Data extracted from a collection:
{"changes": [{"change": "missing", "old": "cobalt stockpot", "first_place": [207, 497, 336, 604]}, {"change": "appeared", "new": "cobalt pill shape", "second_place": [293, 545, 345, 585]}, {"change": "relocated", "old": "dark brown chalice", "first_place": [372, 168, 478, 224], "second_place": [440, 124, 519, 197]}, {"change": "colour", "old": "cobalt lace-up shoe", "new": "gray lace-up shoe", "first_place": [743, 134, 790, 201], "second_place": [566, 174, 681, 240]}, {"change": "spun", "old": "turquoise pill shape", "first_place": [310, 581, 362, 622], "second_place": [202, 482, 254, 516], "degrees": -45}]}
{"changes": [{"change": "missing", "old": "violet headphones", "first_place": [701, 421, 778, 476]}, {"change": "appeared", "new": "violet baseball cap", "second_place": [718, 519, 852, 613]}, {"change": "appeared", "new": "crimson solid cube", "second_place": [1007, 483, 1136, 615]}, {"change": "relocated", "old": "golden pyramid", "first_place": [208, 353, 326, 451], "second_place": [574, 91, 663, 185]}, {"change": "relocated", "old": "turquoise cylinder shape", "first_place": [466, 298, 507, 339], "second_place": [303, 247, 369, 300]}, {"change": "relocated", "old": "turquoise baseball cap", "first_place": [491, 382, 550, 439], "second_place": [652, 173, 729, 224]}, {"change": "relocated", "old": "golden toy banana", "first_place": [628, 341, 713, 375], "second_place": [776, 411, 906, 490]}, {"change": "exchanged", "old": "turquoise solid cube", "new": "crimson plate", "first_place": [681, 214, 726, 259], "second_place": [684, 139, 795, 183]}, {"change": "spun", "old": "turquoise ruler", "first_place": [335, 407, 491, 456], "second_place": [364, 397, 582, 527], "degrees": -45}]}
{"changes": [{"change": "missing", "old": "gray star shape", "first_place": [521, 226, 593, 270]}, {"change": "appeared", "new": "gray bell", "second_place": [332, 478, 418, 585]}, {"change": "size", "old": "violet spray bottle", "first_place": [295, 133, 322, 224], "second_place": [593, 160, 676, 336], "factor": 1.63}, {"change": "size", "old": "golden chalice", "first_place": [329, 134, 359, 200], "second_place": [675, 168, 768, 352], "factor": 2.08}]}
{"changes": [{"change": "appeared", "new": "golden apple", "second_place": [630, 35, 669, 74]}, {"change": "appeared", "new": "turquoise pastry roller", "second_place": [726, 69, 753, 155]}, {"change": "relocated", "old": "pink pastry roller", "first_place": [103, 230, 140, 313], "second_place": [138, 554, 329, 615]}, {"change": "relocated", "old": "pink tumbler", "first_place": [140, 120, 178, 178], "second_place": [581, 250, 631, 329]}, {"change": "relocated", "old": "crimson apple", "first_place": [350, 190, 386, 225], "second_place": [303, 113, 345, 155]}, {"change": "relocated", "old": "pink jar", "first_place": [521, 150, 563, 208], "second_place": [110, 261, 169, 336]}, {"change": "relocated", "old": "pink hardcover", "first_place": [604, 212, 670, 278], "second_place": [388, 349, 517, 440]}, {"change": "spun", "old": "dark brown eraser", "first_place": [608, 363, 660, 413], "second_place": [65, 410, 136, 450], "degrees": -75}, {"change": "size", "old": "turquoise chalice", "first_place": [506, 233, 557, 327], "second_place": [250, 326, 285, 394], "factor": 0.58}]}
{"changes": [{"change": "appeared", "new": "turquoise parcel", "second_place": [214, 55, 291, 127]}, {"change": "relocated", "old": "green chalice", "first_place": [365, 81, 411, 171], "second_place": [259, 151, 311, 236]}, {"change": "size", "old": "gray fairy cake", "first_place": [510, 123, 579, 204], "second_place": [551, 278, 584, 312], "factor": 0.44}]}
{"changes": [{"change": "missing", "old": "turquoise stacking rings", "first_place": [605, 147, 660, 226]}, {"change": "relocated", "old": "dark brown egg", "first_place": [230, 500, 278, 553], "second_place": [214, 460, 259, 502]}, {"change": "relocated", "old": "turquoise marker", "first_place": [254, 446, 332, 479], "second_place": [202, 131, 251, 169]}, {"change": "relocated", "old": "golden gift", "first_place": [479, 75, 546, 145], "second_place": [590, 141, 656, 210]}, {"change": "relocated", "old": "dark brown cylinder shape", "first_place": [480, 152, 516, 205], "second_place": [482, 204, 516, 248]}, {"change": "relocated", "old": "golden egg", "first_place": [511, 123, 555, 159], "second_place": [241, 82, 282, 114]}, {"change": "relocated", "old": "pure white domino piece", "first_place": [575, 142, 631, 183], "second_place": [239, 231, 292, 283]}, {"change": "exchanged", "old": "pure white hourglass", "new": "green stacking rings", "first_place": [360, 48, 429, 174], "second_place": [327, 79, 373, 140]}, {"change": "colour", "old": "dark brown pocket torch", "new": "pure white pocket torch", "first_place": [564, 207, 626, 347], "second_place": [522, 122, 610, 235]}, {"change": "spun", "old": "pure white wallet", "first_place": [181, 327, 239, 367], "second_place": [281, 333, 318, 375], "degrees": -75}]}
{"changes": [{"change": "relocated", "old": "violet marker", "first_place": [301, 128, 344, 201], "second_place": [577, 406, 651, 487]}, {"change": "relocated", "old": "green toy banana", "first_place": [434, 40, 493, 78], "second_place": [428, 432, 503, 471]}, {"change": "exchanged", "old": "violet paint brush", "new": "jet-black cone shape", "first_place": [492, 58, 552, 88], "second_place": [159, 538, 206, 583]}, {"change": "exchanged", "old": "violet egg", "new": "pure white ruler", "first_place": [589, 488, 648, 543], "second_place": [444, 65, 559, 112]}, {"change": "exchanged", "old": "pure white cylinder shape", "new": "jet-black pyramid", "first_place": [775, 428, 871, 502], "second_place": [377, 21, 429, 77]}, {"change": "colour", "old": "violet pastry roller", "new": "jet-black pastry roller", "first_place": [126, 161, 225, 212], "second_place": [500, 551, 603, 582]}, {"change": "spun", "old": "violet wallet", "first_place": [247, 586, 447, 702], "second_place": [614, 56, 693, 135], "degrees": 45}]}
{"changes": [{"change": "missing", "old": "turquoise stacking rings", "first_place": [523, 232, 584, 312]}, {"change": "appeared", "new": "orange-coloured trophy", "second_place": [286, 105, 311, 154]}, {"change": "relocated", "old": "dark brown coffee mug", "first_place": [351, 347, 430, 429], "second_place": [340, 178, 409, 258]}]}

§ PROBLEM
All of the entries should be repeated word for word.

§ OUTPUT OF THE EXERCISE
{"changes": [{"change": "missing", "old": "cobalt stockpot", "first_place": [207, 497, 336, 604]}, {"change": "appeared", "new": "cobalt pill shape", "second_place": [293, 545, 345, 585]}, {"change": "relocated", "old": "dark brown chalice", "first_place": [372, 168, 478, 224], "second_place": [440, 124, 519, 197]}, {"change": "colour", "old": "cobalt lace-up shoe", "new": "gray lace-up shoe", "first_place": [743, 134, 790, 201], "second_place": [566, 174, 681, 240]}, {"change": "spun", "old": "turquoise pill shape", "first_place": [310, 581, 362, 622], "second_place": [202, 482, 254, 516], "degrees": -45}]}
{"changes": [{"change": "missing", "old": "violet headphones", "first_place": [701, 421, 778, 476]}, {"change": "appeared", "new": "violet baseball cap", "second_place": [718, 519, 852, 613]}, {"change": "appeared", "new": "crimson solid cube", "second_place": [1007, 483, 1136, 615]}, {"change": "relocated", "old": "golden pyramid", "first_place": [208, 353, 326, 451], "second_place": [574, 91, 663, 185]}, {"change": "relocated", "old": "turquoise cylinder shape", "first_place": [466, 298, 507, 339], "second_place": [303, 247, 369, 300]}, {"change": "relocated", "old": "turquoise baseball cap", "first_place": [491, 382, 550, 439], "second_place": [652, 173, 729, 224]}, {"change": "relocated", "old": "golden toy banana", "first_place": [628, 341, 713, 375], "second_place": [776, 411, 906, 490]}, {"change": "exchanged", "old": "turquoise solid cube", "new": "crimson plate", "first_place": [681, 214, 726, 259], "second_place": [684, 139, 795, 183]}, {"change": "spun", "old": "turquoise ruler", "first_place": [335, 407, 491, 456], "second_place": [364, 397, 582, 527], "degrees": -45}]}
{"changes": [{"change": "missing", "old": "gray star shape", "first_place": [521, 226, 593, 270]}, {"change": "appeared", "new": "gray bell", "second_place": [332, 478, 418, 585]}, {"change": "size", "old": "violet spray bottle", "first_place": [295, 133, 322, 224], "second_place": [593, 160, 676, 336], "factor": 1.63}, {"change": "size", "old": "golden chalice", "first_place": [329, 134, 359, 200], "second_place": [675, 168, 768, 352], "factor": 2.08}]}
{"changes": [{"change": "appeared", "new": "golden apple", "second_place": [630, 35, 669, 74]}, {"change": "appeared", "new": "turquoise pastry roller", "second_place": [726, 69, 753, 155]}, {"change": "relocated", "old": "pink pastry roller", "first_place": [103, 230, 140, 313], "second_place": [138, 554, 329, 615]}, {"change": "relocated", "old": "pink tumbler", "first_place": [140, 120, 178, 178], "second_place": [581, 250, 631, 329]}, {"change": "relocated", "old": "crimson apple", "first_place": [350, 190, 386, 225], "second_place": [303, 113, 345, 155]}, {"change": "relocated", "old": "pink jar", "first_place": [521, 150, 563, 208], "second_place": [110, 261, 169, 336]}, {"change": "relocated", "old": "pink hardcover", "first_place": [604, 212, 670, 278], "second_place": [388, 349, 517, 440]}, {"change": "spun", "old": "dark brown eraser", "first_place": [608, 363, 660, 413], "second_place": [65, 410, 136, 450], "degrees": -75}, {"change": "size", "old": "turquoise chalice", "first_place": [506, 233, 557, 327], "second_place": [250, 326, 285, 394], "factor": 0.58}]}
{"changes": [{"change": "appeared", "new": "turquoise parcel", "second_place": [214, 55, 291, 127]}, {"change": "relocated", "old": "green chalice", "first_place": [365, 81, 411, 171], "second_place": [259, 151, 311, 236]}, {"change": "size", "old": "gray fairy cake", "first_place": [510, 123, 579, 204], "second_place": [551, 278, 584, 312], "factor": 0.44}]}
{"changes": [{"change": "missing", "old": "turquoise stacking rings", "first_place": [605, 147, 660, 226]}, {"change": "relocated", "old": "dark brown egg", "first_place": [230, 500, 278, 553], "second_place": [214, 460, 259, 502]}, {"change": "relocated", "old": "turquoise marker", "first_place": [254, 446, 332, 479], "second_place": [202, 131, 251, 169]}, {"change": "relocated", "old": "golden gift", "first_place": [479, 75, 546, 145], "second_place": [590, 141, 656, 210]}, {"change": "relocated", "old": "dark brown cylinder shape", "first_place": [480, 152, 516, 205], "second_place": [482, 204, 516, 248]}, {"change": "relocated", "old": "golden egg", "first_place": [511, 123, 555, 159], "second_place": [241, 82, 282, 114]}, {"change": "relocated", "old": "pure white domino piece", "first_place": [575, 142, 631, 183], "second_place": [239, 231, 292, 283]}, {"change": "exchanged", "old": "pure white hourglass", "new": "green stacking rings", "first_place": [360, 48, 429, 174], "second_place": [327, 79, 373, 140]}, {"change": "colour", "old": "dark brown pocket torch", "new": "pure white pocket torch", "first_place": [564, 207, 626, 347], "second_place": [522, 122, 610, 235]}, {"change": "spun", "old": "pure white wallet", "first_place": [181, 327, 239, 367], "second_place": [281, 333, 318, 375], "degrees": -75}]}
{"changes": [{"change": "relocated", "old": "violet marker", "first_place": [301, 128, 344, 201], "second_place": [577, 406, 651, 487]}, {"change": "relocated", "old": "green toy banana", "first_place": [434, 40, 493, 78], "second_place": [428, 432, 503, 471]}, {"change": "exchanged", "old": "violet paint brush", "new": "jet-black cone shape", "first_place": [492, 58, 552, 88], "second_place": [159, 538, 206, 583]}, {"change": "exchanged", "old": "violet egg", "new": "pure white ruler", "first_place": [589, 488, 648, 543], "second_place": [444, 65, 559, 112]}, {"change": "exchanged", "old": "pure white cylinder shape", "new": "jet-black pyramid", "first_place": [775, 428, 871, 502], "second_place": [377, 21, 429, 77]}, {"change": "colour", "old": "violet pastry roller", "new": "jet-black pastry roller", "first_place": [126, 161, 225, 212], "second_place": [500, 551, 603, 582]}, {"change": "spun", "old": "violet wallet", "first_place": [247, 586, 447, 702], "second_place": [614, 56, 693, 135], "degrees": 45}]}
{"changes": [{"change": "missing", "old": "turquoise stacking rings", "first_place": [523, 232, 584, 312]}, {"change": "appeared", "new": "orange-coloured trophy", "second_place": [286, 105, 311, 154]}, {"change": "relocated", "old": "dark brown coffee mug", "first_place": [351, 347, 430, 429], "second_place": [340, 178, 409, 258]}]}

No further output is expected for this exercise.